(DATA RECORDS Opens)

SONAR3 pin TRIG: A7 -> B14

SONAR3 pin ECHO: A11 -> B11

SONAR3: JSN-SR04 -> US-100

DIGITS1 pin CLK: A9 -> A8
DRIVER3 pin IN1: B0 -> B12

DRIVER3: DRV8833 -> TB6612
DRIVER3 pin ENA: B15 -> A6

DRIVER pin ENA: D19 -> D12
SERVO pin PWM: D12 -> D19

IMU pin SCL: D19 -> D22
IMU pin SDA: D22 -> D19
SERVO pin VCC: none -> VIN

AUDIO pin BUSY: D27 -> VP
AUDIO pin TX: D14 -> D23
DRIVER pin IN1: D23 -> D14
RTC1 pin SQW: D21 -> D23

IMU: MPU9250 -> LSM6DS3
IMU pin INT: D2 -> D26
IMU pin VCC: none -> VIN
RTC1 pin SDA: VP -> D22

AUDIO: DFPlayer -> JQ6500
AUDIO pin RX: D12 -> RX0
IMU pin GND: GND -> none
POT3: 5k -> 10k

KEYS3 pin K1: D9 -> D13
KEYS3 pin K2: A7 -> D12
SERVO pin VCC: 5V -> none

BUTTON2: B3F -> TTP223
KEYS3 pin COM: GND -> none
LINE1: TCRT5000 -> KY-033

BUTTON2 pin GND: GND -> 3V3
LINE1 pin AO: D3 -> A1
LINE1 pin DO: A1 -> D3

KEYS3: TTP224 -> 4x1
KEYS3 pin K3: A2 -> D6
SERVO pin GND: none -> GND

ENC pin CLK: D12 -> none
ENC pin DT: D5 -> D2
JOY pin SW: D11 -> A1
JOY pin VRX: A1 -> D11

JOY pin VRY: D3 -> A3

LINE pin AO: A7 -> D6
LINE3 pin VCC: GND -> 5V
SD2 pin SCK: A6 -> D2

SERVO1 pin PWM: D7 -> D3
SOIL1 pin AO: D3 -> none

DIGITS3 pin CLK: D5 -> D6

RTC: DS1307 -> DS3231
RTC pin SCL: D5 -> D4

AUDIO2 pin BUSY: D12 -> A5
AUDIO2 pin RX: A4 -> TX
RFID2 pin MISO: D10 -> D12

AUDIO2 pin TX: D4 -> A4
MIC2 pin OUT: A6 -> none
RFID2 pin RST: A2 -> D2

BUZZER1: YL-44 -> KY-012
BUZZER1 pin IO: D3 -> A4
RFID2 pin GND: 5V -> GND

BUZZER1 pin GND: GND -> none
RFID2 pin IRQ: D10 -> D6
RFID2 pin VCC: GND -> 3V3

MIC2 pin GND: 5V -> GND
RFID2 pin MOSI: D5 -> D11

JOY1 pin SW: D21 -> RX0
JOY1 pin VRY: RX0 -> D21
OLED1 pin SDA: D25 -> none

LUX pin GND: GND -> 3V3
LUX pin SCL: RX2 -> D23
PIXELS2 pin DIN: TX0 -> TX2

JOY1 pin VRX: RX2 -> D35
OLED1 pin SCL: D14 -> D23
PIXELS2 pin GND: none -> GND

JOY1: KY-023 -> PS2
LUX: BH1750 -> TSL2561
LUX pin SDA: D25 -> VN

(DATA RECORDS Closes)

(WHAT TO DO): Given the records above, return exactly the lines starting at the line containing "POT3: 5k -> 10k" and ending at the line containing "BUZZER1 pin GND: GND -> none", including both.

(ANSWER BELOW):
POT3: 5k -> 10k

KEYS3 pin K1: D9 -> D13
KEYS3 pin K2: A7 -> D12
SERVO pin VCC: 5V -> none

BUTTON2: B3F -> TTP223
KEYS3 pin COM: GND -> none
LINE1: TCRT5000 -> KY-033

BUTTON2 pin GND: GND -> 3V3
LINE1 pin AO: D3 -> A1
LINE1 pin DO: A1 -> D3

KEYS3: TTP224 -> 4x1
KEYS3 pin K3: A2 -> D6
SERVO pin GND: none -> GND

ENC pin CLK: D12 -> none
ENC pin DT: D5 -> D2
JOY pin SW: D11 -> A1
JOY pin VRX: A1 -> D11

JOY pin VRY: D3 -> A3

LINE pin AO: A7 -> D6
LINE3 pin VCC: GND -> 5V
SD2 pin SCK: A6 -> D2

SERVO1 pin PWM: D7 -> D3
SOIL1 pin AO: D3 -> none

DIGITS3 pin CLK: D5 -> D6

RTC: DS1307 -> DS3231
RTC pin SCL: D5 -> D4

AUDIO2 pin BUSY: D12 -> A5
AUDIO2 pin RX: A4 -> TX
RFID2 pin MISO: D10 -> D12

AUDIO2 pin TX: D4 -> A4
MIC2 pin OUT: A6 -> none
RFID2 pin RST: A2 -> D2

BUZZER1: YL-44 -> KY-012
BUZZER1 pin IO: D3 -> A4
RFID2 pin GND: 5V -> GND

BUZZER1 pin GND: GND -> none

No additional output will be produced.